Leave out the pictures, then return the records word for word.

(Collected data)
BEGIN
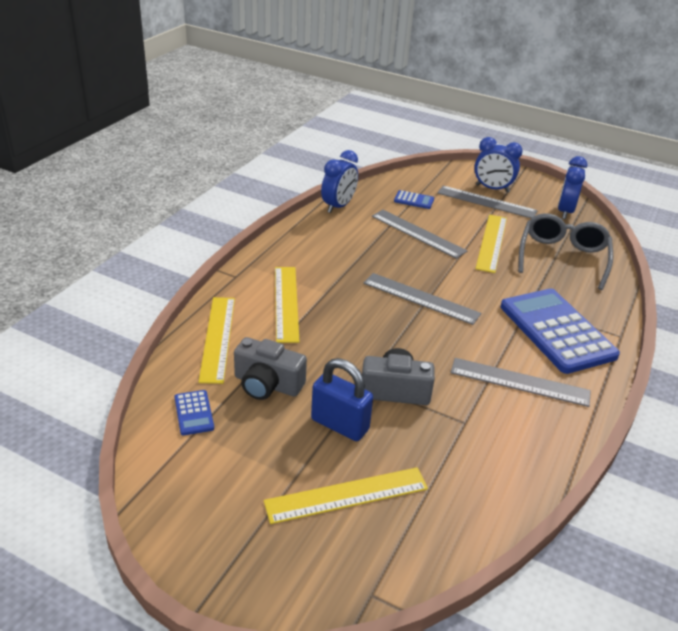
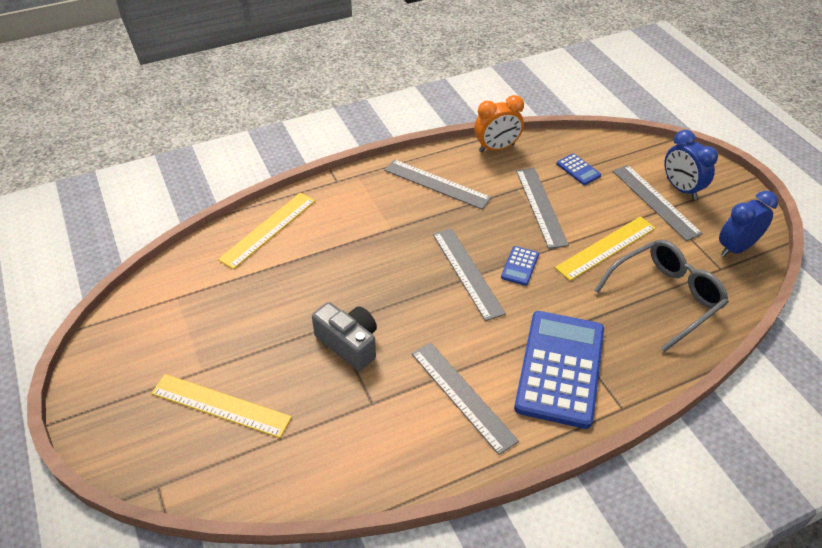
camera: 40 degrees right, 10 degrees up
blue calculator [174,390,214,435] -> blue calculator moved to [501,246,539,286]
grey camera [234,337,307,400] -> none
yellow ruler [275,267,300,343] -> none
blue padlock [311,358,373,441] -> none
blue clock [321,150,358,213] -> orange clock [474,95,524,152]
none -> grey ruler [384,159,492,209]

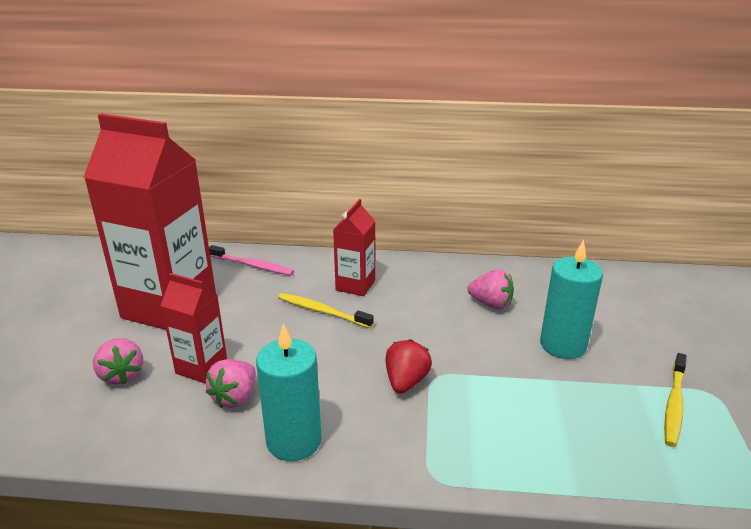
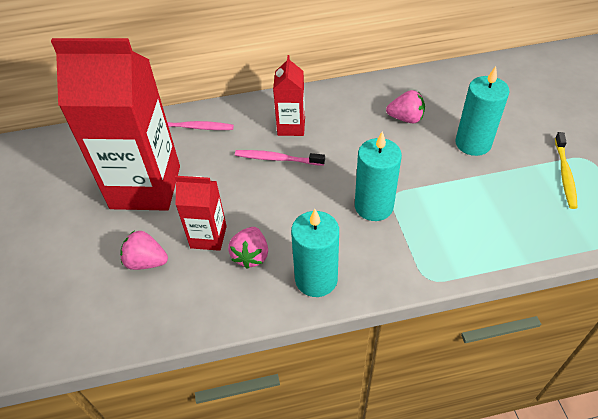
camera: 15 degrees left, 20 degrees up
pink strawberry [93,338,143,384] -> pink strawberry turned 150 degrees clockwise [120,230,168,270]
yellow toothbrush [278,293,374,328] -> pink toothbrush [235,150,325,166]
red strawberry [385,339,432,393] -> turquoise candle [355,132,402,221]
END
EXERCISE RESPONSE |
camera: 40 degrees right, 10 degrees up
blue calculator [174,390,214,435] -> blue calculator moved to [501,246,539,286]
grey camera [234,337,307,400] -> none
yellow ruler [275,267,300,343] -> none
blue padlock [311,358,373,441] -> none
blue clock [321,150,358,213] -> orange clock [474,95,524,152]
none -> grey ruler [384,159,492,209]

camera: 15 degrees left, 20 degrees up
pink strawberry [93,338,143,384] -> pink strawberry turned 150 degrees clockwise [120,230,168,270]
yellow toothbrush [278,293,374,328] -> pink toothbrush [235,150,325,166]
red strawberry [385,339,432,393] -> turquoise candle [355,132,402,221]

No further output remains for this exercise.